Object matching data
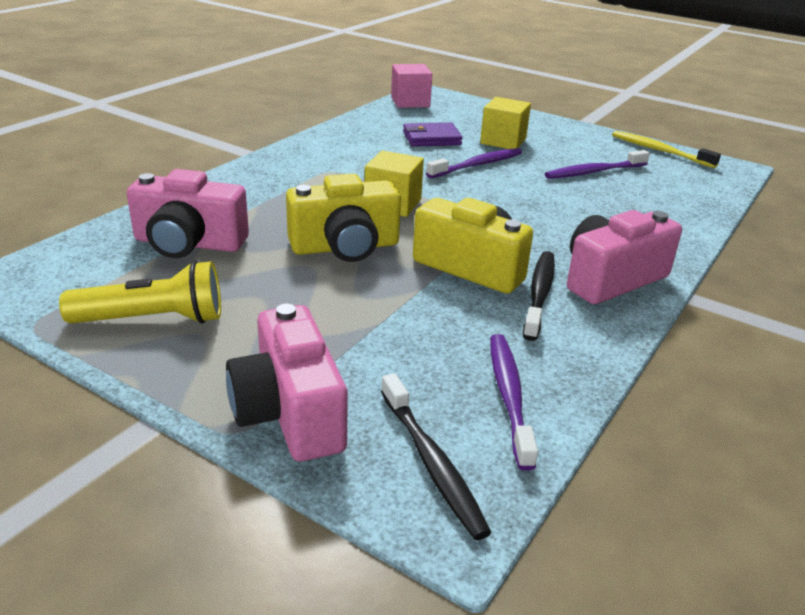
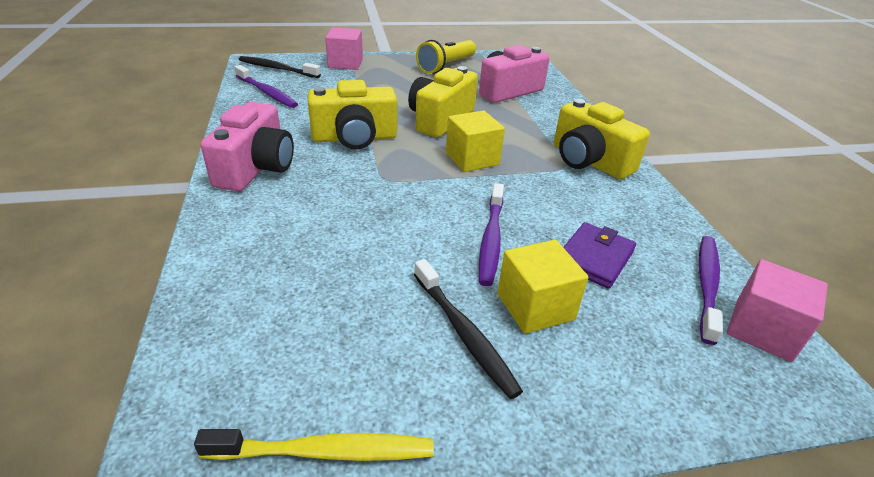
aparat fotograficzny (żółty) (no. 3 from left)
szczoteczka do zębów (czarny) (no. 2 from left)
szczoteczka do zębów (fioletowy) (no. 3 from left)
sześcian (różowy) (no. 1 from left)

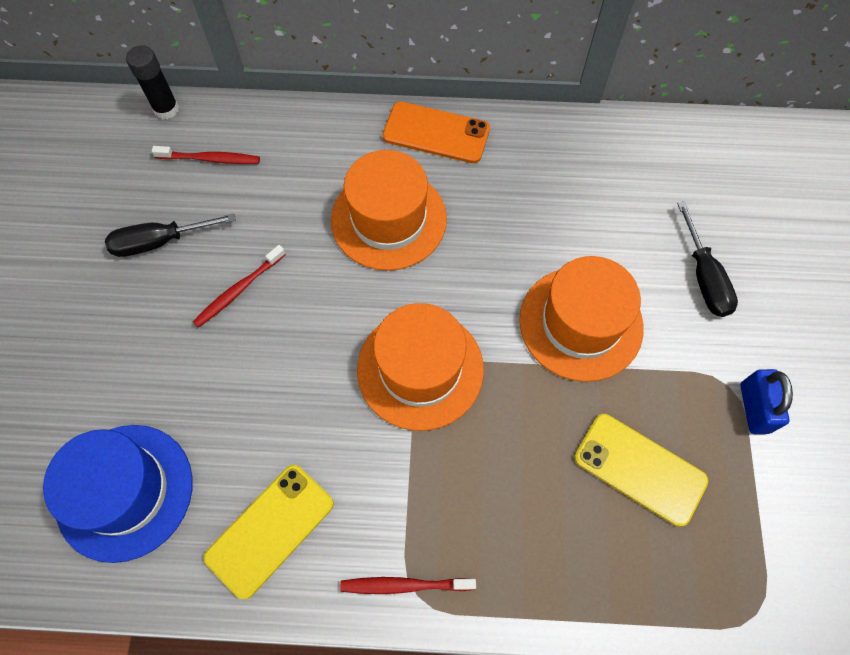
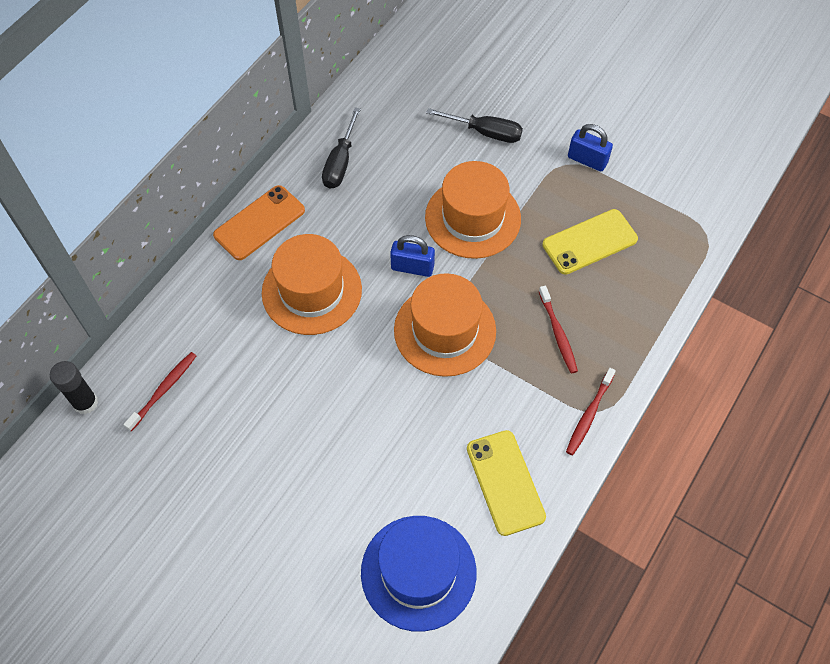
kłódka (niebieski) (no. 1 from left)
śrubokręt (czarny) (no. 1 from left)
szczoteczka do zębów (czerwony) (no. 2 from left)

▸ Aim of the task: The range begins at the line containing "kłódka (niebieski) (no. 1 from left)" and ends at the last line of the entries; reproduce it exactly.

▸ Result of the task:
kłódka (niebieski) (no. 1 from left)
śrubokręt (czarny) (no. 1 from left)
szczoteczka do zębów (czerwony) (no. 2 from left)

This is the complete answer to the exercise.